Go through the data line by line. Copy each one holding the string "right".
___ Data listing ___
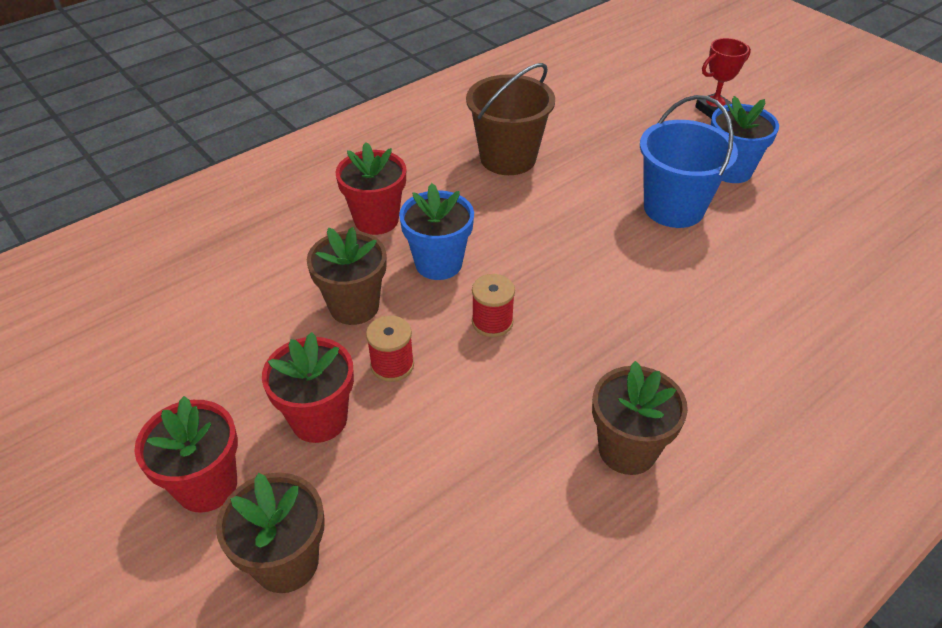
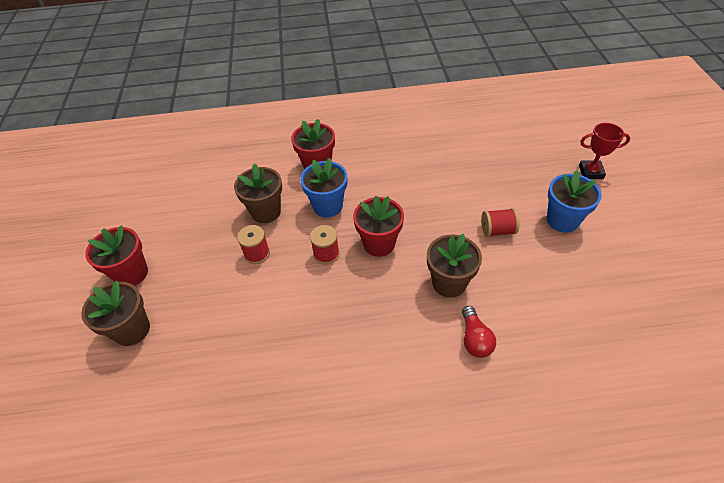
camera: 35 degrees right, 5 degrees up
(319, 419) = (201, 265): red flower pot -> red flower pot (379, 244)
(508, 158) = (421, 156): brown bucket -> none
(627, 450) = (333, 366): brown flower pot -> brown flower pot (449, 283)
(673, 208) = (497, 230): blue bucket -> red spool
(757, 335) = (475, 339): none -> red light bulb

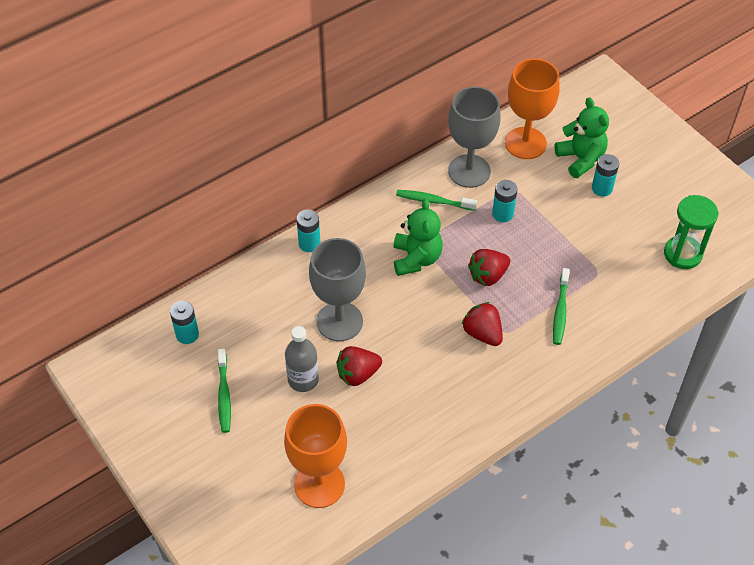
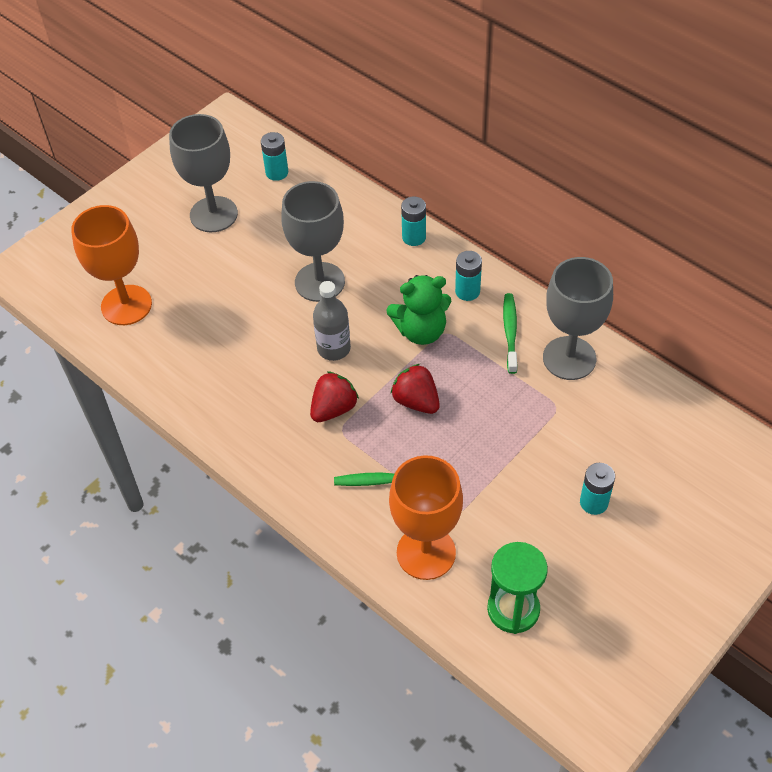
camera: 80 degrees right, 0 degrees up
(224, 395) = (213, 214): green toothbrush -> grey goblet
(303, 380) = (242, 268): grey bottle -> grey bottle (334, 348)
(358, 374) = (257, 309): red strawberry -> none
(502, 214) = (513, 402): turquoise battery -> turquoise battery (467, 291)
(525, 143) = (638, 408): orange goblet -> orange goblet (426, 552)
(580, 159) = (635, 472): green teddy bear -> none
___
___ Data listing ___
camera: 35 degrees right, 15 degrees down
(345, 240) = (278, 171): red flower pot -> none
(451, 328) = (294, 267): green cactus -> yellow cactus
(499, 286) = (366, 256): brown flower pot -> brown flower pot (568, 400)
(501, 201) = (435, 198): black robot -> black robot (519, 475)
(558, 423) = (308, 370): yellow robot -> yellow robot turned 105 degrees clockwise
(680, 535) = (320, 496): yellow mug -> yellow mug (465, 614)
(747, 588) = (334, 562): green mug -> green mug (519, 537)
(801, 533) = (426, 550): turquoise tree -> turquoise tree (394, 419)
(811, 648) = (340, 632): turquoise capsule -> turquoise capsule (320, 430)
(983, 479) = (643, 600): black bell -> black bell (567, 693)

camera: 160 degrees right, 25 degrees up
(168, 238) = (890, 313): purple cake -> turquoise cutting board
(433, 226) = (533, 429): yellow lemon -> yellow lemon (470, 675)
___
___ Data listing ___
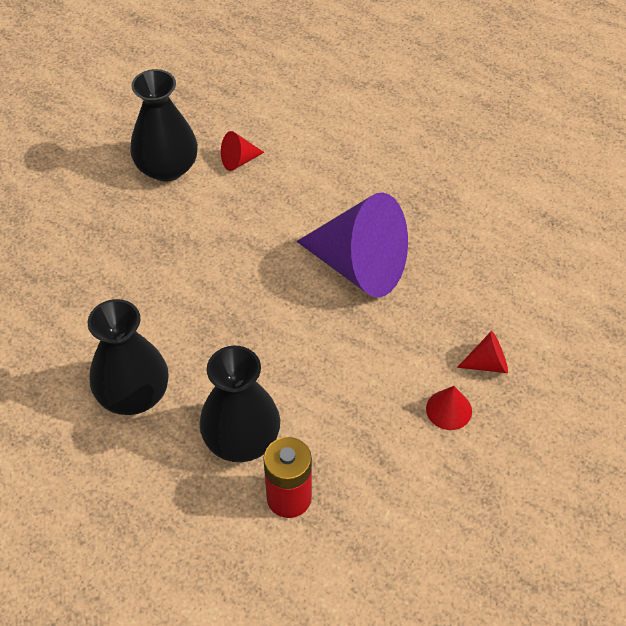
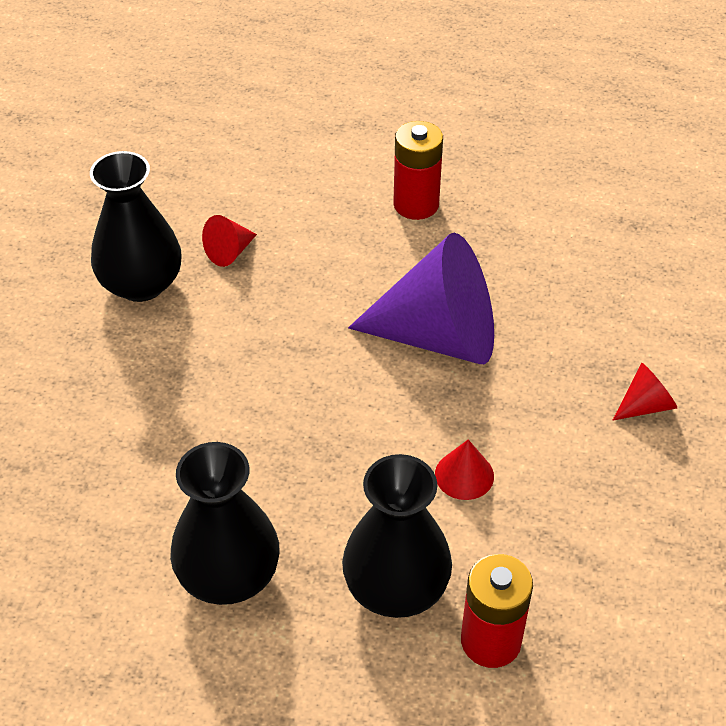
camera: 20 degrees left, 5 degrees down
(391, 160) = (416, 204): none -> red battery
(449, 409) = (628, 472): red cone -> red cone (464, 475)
___
Written answer
camera: 35 degrees right, 5 degrees up
camera: 80 degrees right, 0 degrees up
camera: 35 degrees right, 15 degrees down
camera: 160 degrees right, 25 degrees up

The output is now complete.